:: Material to process ::

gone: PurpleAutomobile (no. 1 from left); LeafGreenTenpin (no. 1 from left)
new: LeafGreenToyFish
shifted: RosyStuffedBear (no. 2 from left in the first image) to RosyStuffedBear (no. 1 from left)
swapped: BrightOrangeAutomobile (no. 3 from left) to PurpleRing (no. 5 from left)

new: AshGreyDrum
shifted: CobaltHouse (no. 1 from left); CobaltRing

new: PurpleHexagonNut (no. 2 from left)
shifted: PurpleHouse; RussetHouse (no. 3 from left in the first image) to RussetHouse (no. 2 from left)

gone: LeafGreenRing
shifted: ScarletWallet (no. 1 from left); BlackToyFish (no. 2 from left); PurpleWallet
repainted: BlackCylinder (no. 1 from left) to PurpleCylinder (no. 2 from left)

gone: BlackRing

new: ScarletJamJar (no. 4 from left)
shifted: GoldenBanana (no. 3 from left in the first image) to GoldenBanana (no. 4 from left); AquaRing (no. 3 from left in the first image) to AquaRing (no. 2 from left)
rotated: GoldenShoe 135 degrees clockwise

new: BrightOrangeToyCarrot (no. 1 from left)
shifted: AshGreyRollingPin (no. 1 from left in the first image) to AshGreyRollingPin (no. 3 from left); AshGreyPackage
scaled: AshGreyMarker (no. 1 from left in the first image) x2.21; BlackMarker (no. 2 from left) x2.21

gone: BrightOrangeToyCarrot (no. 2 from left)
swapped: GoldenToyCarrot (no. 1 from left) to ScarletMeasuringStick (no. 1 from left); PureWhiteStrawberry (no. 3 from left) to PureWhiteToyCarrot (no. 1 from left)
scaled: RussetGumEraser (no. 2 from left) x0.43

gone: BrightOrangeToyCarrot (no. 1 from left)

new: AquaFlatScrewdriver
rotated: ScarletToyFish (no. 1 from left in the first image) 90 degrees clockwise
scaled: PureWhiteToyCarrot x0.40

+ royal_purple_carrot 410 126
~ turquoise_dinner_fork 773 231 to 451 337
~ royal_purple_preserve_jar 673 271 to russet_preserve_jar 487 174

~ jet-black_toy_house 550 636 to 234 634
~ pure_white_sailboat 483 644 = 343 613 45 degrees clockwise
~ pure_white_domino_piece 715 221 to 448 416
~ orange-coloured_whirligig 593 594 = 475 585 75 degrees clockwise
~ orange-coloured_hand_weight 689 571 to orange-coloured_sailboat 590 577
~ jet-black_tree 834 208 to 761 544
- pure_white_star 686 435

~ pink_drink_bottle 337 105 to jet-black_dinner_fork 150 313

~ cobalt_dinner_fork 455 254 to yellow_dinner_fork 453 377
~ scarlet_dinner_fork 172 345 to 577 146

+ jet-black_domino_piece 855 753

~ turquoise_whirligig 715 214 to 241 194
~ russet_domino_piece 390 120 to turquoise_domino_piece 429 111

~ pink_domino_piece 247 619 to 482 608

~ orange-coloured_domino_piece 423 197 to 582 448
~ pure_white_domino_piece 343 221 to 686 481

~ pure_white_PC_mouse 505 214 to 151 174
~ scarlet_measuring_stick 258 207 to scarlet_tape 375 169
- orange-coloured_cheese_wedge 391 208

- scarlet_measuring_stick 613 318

:: Assignment ::
Only the data above, repeated exactly, should make up the reply.

:: Answer below ::
gone: PurpleAutomobile (no. 1 from left); LeafGreenTenpin (no. 1 from left)
new: LeafGreenToyFish
shifted: RosyStuffedBear (no. 2 from left in the first image) to RosyStuffedBear (no. 1 from left)
swapped: BrightOrangeAutomobile (no. 3 from left) to PurpleRing (no. 5 from left)

new: AshGreyDrum
shifted: CobaltHouse (no. 1 from left); CobaltRing

new: PurpleHexagonNut (no. 2 from left)
shifted: PurpleHouse; RussetHouse (no. 3 from left in the first image) to RussetHouse (no. 2 from left)

gone: LeafGreenRing
shifted: ScarletWallet (no. 1 from left); BlackToyFish (no. 2 from left); PurpleWallet
repainted: BlackCylinder (no. 1 from left) to PurpleCylinder (no. 2 from left)

gone: BlackRing

new: ScarletJamJar (no. 4 from left)
shifted: GoldenBanana (no. 3 from left in the first image) to GoldenBanana (no. 4 from left); AquaRing (no. 3 from left in the first image) to AquaRing (no. 2 from left)
rotated: GoldenShoe 135 degrees clockwise

new: BrightOrangeToyCarrot (no. 1 from left)
shifted: AshGreyRollingPin (no. 1 from left in the first image) to AshGreyRollingPin (no. 3 from left); AshGreyPackage
scaled: AshGreyMarker (no. 1 from left in the first image) x2.21; BlackMarker (no. 2 from left) x2.21

gone: BrightOrangeToyCarrot (no. 2 from left)
swapped: GoldenToyCarrot (no. 1 from left) to ScarletMeasuringStick (no. 1 from left); PureWhiteStrawberry (no. 3 from left) to PureWhiteToyCarrot (no. 1 from left)
scaled: RussetGumEraser (no. 2 from left) x0.43

gone: BrightOrangeToyCarrot (no. 1 from left)

new: AquaFlatScrewdriver
rotated: ScarletToyFish (no. 1 from left in the first image) 90 degrees clockwise
scaled: PureWhiteToyCarrot x0.40

+ royal_purple_carrot 410 126
~ turquoise_dinner_fork 773 231 to 451 337
~ royal_purple_preserve_jar 673 271 to russet_preserve_jar 487 174

~ jet-black_toy_house 550 636 to 234 634
~ pure_white_sailboat 483 644 = 343 613 45 degrees clockwise
~ pure_white_domino_piece 715 221 to 448 416
~ orange-coloured_whirligig 593 594 = 475 585 75 degrees clockwise
~ orange-coloured_hand_weight 689 571 to orange-coloured_sailboat 590 577
~ jet-black_tree 834 208 to 761 544
- pure_white_star 686 435

~ pink_drink_bottle 337 105 to jet-black_dinner_fork 150 313

~ cobalt_dinner_fork 455 254 to yellow_dinner_fork 453 377
~ scarlet_dinner_fork 172 345 to 577 146

+ jet-black_domino_piece 855 753

~ turquoise_whirligig 715 214 to 241 194
~ russet_domino_piece 390 120 to turquoise_domino_piece 429 111

~ pink_domino_piece 247 619 to 482 608

~ orange-coloured_domino_piece 423 197 to 582 448
~ pure_white_domino_piece 343 221 to 686 481

~ pure_white_PC_mouse 505 214 to 151 174
~ scarlet_measuring_stick 258 207 to scarlet_tape 375 169
- orange-coloured_cheese_wedge 391 208

- scarlet_measuring_stick 613 318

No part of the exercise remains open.